Scene change data:
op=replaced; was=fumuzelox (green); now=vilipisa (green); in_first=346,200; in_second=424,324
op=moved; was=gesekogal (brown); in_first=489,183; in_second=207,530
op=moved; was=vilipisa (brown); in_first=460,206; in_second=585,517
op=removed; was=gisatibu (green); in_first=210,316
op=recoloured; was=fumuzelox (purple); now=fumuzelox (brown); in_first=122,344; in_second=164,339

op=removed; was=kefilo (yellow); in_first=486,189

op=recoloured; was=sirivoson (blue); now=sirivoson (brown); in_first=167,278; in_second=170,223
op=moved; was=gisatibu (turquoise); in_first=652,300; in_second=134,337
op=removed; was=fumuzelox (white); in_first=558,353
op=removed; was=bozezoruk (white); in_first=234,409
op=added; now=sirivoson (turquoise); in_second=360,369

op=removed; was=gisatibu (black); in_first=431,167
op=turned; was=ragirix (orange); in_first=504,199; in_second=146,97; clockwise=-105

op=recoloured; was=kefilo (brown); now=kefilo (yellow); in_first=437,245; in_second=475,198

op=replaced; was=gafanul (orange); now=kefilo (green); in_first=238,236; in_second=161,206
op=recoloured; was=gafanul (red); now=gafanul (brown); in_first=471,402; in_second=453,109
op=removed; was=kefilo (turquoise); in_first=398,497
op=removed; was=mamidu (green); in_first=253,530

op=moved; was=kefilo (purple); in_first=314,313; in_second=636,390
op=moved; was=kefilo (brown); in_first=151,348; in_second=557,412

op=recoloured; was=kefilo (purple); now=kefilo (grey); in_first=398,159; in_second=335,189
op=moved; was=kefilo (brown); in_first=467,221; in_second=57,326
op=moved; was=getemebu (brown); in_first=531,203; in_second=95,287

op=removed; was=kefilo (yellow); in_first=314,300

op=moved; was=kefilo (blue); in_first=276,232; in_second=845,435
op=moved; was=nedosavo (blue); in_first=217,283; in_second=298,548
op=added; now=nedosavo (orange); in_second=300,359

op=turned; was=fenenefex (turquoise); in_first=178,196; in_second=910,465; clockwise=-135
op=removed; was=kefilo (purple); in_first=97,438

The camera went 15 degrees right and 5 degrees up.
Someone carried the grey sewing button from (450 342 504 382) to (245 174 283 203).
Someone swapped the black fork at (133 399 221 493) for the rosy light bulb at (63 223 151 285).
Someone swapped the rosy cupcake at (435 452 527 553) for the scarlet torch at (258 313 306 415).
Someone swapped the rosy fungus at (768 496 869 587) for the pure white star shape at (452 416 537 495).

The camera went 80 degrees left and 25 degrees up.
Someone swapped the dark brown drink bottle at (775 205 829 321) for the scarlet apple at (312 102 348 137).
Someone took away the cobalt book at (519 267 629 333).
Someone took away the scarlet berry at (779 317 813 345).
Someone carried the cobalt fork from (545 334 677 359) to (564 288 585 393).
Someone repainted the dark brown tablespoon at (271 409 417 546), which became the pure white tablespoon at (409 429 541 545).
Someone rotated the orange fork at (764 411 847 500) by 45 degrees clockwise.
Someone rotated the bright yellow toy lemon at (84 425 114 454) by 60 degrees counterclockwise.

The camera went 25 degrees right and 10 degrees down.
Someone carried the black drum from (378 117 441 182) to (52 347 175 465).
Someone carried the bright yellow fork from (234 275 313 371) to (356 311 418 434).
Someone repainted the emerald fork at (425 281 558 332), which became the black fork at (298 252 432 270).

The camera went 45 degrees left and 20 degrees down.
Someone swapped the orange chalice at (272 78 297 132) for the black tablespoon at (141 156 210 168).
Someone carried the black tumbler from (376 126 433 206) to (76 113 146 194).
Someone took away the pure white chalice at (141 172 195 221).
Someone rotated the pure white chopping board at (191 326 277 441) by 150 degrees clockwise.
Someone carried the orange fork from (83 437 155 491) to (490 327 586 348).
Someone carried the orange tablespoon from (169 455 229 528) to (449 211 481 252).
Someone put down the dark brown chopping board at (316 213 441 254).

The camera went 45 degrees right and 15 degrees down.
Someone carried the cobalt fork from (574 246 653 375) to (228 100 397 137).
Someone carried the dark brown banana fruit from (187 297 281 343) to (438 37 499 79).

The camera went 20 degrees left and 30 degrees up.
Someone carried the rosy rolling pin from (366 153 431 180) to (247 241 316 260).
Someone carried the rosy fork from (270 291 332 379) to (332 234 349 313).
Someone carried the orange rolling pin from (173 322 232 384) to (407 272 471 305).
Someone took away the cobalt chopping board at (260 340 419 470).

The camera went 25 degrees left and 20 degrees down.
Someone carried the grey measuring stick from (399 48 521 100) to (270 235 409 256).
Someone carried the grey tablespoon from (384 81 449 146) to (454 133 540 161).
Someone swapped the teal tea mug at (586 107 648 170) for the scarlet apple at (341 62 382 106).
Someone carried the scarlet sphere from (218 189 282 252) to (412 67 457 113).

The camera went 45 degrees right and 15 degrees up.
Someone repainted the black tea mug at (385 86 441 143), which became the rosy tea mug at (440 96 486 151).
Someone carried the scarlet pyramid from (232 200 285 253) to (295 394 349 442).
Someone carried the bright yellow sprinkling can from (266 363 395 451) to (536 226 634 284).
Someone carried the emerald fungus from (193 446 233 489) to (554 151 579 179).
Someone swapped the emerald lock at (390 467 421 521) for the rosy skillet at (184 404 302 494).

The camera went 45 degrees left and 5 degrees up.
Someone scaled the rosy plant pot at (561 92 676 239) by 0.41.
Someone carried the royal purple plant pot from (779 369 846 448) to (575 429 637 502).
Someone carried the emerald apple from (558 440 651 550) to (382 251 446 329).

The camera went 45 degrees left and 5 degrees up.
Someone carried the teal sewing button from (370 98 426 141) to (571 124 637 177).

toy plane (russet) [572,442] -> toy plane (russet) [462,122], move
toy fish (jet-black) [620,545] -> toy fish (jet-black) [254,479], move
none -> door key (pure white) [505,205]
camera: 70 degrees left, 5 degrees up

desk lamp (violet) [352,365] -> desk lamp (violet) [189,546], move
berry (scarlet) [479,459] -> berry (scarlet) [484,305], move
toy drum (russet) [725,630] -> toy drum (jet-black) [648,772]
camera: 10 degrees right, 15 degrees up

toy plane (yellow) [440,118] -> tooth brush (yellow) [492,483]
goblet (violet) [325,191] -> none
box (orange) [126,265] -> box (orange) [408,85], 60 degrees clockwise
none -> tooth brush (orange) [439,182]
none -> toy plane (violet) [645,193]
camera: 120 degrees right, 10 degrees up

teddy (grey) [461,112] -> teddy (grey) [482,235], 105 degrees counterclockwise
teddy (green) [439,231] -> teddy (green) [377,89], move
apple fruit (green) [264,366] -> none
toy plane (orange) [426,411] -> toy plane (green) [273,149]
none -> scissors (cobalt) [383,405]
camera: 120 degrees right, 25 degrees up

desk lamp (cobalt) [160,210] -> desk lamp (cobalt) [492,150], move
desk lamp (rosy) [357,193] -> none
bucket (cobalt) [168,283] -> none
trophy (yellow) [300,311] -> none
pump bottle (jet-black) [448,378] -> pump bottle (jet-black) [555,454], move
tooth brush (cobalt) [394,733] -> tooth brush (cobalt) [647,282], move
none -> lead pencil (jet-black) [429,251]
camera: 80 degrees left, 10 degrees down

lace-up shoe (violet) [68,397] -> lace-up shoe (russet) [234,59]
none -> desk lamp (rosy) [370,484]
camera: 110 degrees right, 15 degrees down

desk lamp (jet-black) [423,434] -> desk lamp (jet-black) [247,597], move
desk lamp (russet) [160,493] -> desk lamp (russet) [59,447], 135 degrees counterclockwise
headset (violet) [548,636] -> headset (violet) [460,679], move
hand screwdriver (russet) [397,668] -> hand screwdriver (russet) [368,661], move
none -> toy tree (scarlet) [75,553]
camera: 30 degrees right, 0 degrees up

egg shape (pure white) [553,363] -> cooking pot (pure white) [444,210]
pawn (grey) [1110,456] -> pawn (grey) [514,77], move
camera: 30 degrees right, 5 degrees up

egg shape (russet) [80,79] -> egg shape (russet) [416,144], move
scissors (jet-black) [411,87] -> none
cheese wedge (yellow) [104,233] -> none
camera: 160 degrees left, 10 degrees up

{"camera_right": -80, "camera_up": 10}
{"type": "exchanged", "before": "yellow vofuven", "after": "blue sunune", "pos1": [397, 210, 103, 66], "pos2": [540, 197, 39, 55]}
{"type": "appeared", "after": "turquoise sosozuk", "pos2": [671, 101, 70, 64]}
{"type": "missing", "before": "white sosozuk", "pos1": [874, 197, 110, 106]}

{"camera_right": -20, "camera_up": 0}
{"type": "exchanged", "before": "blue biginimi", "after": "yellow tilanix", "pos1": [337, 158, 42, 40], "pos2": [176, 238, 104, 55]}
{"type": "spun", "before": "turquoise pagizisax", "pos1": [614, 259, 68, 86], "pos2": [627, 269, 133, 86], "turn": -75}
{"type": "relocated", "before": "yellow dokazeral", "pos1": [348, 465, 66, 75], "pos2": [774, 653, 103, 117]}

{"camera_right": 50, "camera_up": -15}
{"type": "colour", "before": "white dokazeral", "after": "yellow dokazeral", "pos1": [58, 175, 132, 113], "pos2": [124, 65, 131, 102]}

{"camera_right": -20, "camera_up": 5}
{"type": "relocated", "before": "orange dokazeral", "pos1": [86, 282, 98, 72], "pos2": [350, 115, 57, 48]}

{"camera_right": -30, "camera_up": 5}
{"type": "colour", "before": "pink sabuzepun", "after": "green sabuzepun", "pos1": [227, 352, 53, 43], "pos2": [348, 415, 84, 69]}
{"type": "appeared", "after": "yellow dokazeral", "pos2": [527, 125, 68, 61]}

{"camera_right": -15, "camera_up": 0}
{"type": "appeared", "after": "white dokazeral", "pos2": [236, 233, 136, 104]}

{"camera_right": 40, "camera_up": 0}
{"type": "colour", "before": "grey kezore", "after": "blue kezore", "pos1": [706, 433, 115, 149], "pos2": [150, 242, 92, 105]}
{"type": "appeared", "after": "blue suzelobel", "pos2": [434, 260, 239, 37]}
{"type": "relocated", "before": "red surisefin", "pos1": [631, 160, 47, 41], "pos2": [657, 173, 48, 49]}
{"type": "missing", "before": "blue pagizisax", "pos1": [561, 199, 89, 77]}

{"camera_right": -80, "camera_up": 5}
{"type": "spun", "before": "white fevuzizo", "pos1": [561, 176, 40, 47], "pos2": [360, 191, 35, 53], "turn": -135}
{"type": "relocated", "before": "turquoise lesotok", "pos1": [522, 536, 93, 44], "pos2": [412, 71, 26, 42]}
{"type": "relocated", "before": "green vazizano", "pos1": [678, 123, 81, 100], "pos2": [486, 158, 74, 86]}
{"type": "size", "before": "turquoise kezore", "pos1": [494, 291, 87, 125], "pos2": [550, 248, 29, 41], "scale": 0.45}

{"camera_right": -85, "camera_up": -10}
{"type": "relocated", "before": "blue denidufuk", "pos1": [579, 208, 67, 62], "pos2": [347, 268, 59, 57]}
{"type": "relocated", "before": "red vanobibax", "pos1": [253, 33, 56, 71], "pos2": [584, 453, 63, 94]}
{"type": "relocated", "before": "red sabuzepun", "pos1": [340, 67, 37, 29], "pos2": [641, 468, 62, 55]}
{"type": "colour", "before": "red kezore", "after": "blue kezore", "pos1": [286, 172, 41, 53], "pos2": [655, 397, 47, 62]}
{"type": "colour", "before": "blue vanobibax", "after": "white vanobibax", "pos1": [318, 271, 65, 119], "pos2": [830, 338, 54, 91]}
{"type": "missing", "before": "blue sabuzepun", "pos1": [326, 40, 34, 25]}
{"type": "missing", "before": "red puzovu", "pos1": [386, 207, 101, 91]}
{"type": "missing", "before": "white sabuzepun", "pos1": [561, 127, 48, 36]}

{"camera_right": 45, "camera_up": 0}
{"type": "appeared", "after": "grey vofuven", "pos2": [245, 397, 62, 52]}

Task description: Scan the records above line by line, counting those where the word "vilipisa" appears, and give the count alone.

Solution to the problem: 2